§ DIRECTIONS FOR THIS TASK
Retype, word for word, every line of the records below starting at the one that contains "T4: PNP BD140" and ending at the one that contains "C2: 4.7uF (3V3, DGND) -> 4.7uF (3V3, VO)"; include both of those lines and nothing more.

§ Before-and-after change records
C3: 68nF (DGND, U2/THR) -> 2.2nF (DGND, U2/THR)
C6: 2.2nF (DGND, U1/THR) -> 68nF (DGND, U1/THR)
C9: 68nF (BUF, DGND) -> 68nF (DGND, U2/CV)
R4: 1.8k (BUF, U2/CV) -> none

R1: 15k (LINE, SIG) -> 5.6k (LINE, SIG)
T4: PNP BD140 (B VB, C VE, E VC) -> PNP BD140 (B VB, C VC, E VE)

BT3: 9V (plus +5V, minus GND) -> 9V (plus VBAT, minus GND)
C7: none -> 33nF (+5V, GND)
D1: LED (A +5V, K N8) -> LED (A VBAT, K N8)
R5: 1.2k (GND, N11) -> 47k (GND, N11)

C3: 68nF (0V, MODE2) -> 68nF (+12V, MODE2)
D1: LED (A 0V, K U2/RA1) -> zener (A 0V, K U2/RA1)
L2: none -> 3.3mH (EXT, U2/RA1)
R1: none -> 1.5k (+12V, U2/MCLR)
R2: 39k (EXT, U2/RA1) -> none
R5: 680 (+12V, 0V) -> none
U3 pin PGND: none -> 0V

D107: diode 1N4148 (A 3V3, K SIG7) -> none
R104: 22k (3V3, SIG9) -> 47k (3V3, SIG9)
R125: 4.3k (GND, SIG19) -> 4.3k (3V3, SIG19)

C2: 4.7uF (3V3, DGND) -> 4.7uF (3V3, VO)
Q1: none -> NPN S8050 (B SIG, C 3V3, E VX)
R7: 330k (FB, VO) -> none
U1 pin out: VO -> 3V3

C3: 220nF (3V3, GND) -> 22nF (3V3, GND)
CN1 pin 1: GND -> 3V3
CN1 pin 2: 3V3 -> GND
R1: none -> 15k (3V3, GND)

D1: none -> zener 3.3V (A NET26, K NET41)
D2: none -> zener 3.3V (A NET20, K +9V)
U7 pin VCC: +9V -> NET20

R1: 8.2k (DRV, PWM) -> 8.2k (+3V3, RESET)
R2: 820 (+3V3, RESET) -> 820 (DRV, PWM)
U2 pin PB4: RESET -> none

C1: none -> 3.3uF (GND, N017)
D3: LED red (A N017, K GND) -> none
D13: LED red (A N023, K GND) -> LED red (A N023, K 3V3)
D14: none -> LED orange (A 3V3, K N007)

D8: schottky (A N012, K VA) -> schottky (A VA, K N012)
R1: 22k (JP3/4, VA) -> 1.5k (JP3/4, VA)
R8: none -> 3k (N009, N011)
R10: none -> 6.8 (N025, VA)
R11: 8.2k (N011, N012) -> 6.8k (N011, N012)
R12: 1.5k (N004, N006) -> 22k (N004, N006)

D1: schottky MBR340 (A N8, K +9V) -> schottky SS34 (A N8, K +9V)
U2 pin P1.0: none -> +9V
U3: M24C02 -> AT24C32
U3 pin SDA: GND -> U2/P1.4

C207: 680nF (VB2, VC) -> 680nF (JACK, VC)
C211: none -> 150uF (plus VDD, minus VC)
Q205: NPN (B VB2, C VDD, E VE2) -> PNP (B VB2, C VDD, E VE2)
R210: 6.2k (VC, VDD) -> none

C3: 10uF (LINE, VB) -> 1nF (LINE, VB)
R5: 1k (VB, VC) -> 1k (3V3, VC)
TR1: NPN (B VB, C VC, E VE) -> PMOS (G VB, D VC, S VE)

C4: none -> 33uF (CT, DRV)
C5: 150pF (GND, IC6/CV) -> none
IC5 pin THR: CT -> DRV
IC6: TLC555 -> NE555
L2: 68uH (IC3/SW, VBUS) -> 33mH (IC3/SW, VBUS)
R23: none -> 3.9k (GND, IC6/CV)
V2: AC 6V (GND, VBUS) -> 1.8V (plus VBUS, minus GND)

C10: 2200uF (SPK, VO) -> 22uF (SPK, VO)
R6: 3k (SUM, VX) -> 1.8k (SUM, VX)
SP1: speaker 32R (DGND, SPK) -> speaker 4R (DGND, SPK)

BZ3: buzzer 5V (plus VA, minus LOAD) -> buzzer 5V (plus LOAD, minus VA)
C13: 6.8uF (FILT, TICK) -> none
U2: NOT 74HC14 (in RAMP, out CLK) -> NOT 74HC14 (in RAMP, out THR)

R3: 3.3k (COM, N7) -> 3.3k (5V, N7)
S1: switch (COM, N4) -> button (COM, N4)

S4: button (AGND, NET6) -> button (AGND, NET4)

§ RESULT BELOW
T4: PNP BD140 (B VB, C VE, E VC) -> PNP BD140 (B VB, C VC, E VE)

BT3: 9V (plus +5V, minus GND) -> 9V (plus VBAT, minus GND)
C7: none -> 33nF (+5V, GND)
D1: LED (A +5V, K N8) -> LED (A VBAT, K N8)
R5: 1.2k (GND, N11) -> 47k (GND, N11)

C3: 68nF (0V, MODE2) -> 68nF (+12V, MODE2)
D1: LED (A 0V, K U2/RA1) -> zener (A 0V, K U2/RA1)
L2: none -> 3.3mH (EXT, U2/RA1)
R1: none -> 1.5k (+12V, U2/MCLR)
R2: 39k (EXT, U2/RA1) -> none
R5: 680 (+12V, 0V) -> none
U3 pin PGND: none -> 0V

D107: diode 1N4148 (A 3V3, K SIG7) -> none
R104: 22k (3V3, SIG9) -> 47k (3V3, SIG9)
R125: 4.3k (GND, SIG19) -> 4.3k (3V3, SIG19)

C2: 4.7uF (3V3, DGND) -> 4.7uF (3V3, VO)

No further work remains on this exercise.